**WRITTEN TASK**
Reproduce every line unchanged, from the start of the records through the line containing "green semicircle: rotated 24", and leave the pictures out of your answer.

**RECORDS PROVIDED**

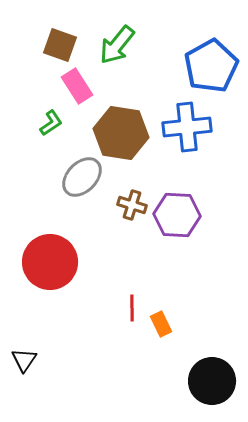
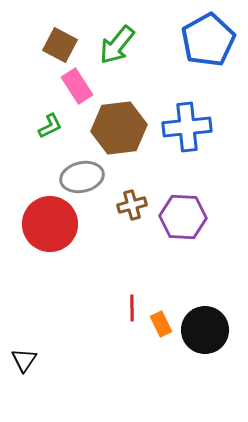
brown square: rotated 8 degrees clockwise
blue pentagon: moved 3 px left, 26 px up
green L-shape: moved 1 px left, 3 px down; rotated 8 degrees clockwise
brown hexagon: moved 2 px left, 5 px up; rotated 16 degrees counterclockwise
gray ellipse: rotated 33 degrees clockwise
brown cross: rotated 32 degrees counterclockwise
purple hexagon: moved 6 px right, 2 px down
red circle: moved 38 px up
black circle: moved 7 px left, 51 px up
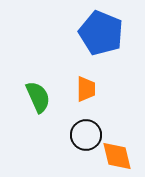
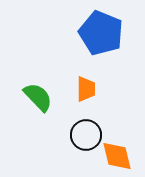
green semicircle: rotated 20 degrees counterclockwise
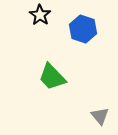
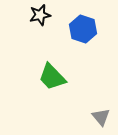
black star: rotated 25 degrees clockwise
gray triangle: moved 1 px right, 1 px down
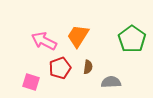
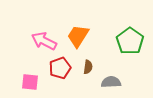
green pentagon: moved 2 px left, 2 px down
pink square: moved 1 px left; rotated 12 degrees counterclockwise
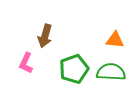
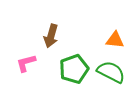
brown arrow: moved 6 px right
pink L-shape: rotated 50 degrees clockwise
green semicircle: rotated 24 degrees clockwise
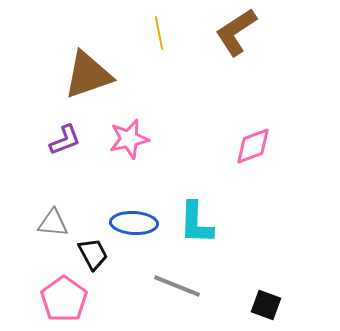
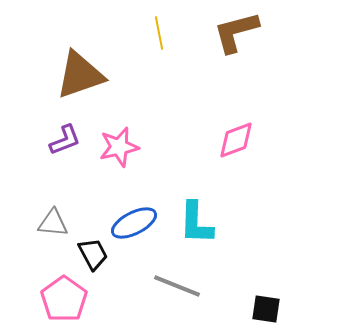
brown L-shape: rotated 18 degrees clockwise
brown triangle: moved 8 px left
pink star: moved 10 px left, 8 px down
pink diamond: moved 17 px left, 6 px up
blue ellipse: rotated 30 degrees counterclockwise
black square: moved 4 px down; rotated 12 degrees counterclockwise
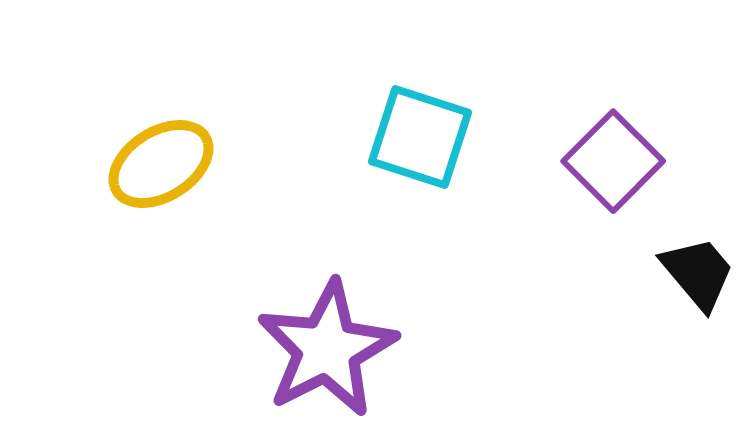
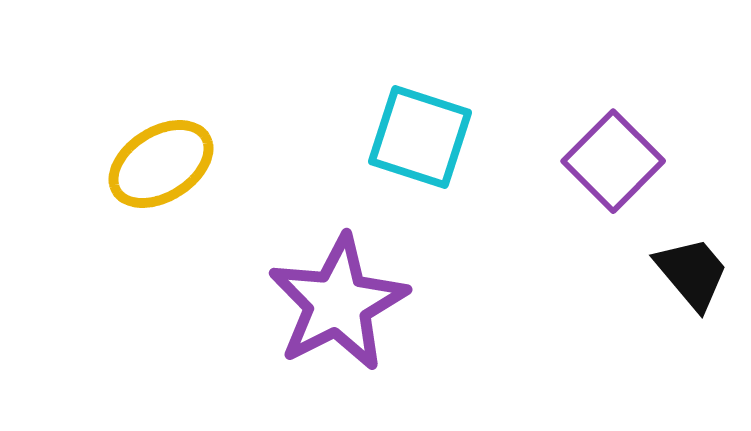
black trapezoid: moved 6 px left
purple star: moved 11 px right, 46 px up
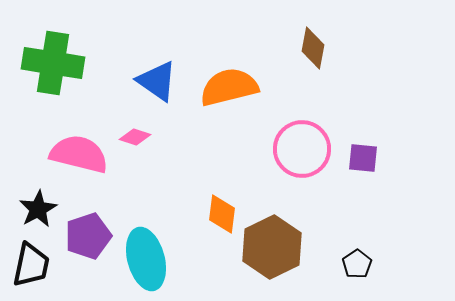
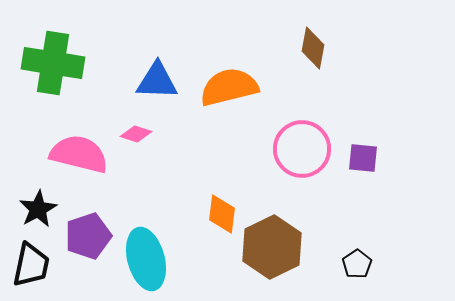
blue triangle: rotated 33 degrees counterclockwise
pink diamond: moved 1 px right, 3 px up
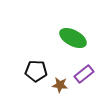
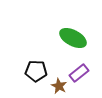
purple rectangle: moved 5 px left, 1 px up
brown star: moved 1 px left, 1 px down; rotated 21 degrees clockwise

**CORRECT RESPONSE**
brown square: rotated 8 degrees clockwise
blue pentagon: moved 3 px left, 26 px up
green L-shape: moved 1 px left, 3 px down; rotated 8 degrees clockwise
brown hexagon: moved 2 px left, 5 px up; rotated 16 degrees counterclockwise
gray ellipse: rotated 33 degrees clockwise
brown cross: rotated 32 degrees counterclockwise
purple hexagon: moved 6 px right, 2 px down
red circle: moved 38 px up
black circle: moved 7 px left, 51 px up
green semicircle: rotated 20 degrees counterclockwise
black star: rotated 25 degrees clockwise
gray triangle: moved 1 px right, 1 px down
green pentagon: moved 2 px left, 2 px down
pink square: moved 1 px left; rotated 12 degrees counterclockwise
brown arrow: moved 6 px right
pink L-shape: rotated 50 degrees clockwise
green semicircle: rotated 24 degrees clockwise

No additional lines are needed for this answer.